[Difference listings]

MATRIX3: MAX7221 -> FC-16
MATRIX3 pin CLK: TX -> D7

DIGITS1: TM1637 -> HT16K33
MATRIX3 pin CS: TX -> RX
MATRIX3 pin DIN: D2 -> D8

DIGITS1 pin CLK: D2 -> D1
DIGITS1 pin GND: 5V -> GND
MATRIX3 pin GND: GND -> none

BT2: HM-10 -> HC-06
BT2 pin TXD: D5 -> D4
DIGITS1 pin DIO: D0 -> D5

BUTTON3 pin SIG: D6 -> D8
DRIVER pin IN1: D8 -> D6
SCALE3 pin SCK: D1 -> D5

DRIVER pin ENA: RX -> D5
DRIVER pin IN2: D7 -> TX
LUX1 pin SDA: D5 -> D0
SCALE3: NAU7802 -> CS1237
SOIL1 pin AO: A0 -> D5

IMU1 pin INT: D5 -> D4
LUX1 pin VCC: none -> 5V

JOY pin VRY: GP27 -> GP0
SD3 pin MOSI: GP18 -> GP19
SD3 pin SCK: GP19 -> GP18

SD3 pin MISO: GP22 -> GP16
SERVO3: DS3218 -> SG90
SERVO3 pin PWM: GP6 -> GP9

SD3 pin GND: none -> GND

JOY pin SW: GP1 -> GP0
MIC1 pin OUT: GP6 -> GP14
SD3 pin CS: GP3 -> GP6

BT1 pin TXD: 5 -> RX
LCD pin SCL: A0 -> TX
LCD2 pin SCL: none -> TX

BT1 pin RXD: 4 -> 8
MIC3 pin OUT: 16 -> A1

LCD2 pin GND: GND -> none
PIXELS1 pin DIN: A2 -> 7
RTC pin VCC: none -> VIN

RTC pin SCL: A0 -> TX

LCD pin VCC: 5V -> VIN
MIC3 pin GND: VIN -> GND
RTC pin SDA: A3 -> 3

*The task*. Copy the entries above exactly, leaving none out.

*Solution to this exercise*.
MATRIX3: MAX7221 -> FC-16
MATRIX3 pin CLK: TX -> D7

DIGITS1: TM1637 -> HT16K33
MATRIX3 pin CS: TX -> RX
MATRIX3 pin DIN: D2 -> D8

DIGITS1 pin CLK: D2 -> D1
DIGITS1 pin GND: 5V -> GND
MATRIX3 pin GND: GND -> none

BT2: HM-10 -> HC-06
BT2 pin TXD: D5 -> D4
DIGITS1 pin DIO: D0 -> D5

BUTTON3 pin SIG: D6 -> D8
DRIVER pin IN1: D8 -> D6
SCALE3 pin SCK: D1 -> D5

DRIVER pin ENA: RX -> D5
DRIVER pin IN2: D7 -> TX
LUX1 pin SDA: D5 -> D0
SCALE3: NAU7802 -> CS1237
SOIL1 pin AO: A0 -> D5

IMU1 pin INT: D5 -> D4
LUX1 pin VCC: none -> 5V

JOY pin VRY: GP27 -> GP0
SD3 pin MOSI: GP18 -> GP19
SD3 pin SCK: GP19 -> GP18

SD3 pin MISO: GP22 -> GP16
SERVO3: DS3218 -> SG90
SERVO3 pin PWM: GP6 -> GP9

SD3 pin GND: none -> GND

JOY pin SW: GP1 -> GP0
MIC1 pin OUT: GP6 -> GP14
SD3 pin CS: GP3 -> GP6

BT1 pin TXD: 5 -> RX
LCD pin SCL: A0 -> TX
LCD2 pin SCL: none -> TX

BT1 pin RXD: 4 -> 8
MIC3 pin OUT: 16 -> A1

LCD2 pin GND: GND -> none
PIXELS1 pin DIN: A2 -> 7
RTC pin VCC: none -> VIN

RTC pin SCL: A0 -> TX

LCD pin VCC: 5V -> VIN
MIC3 pin GND: VIN -> GND
RTC pin SDA: A3 -> 3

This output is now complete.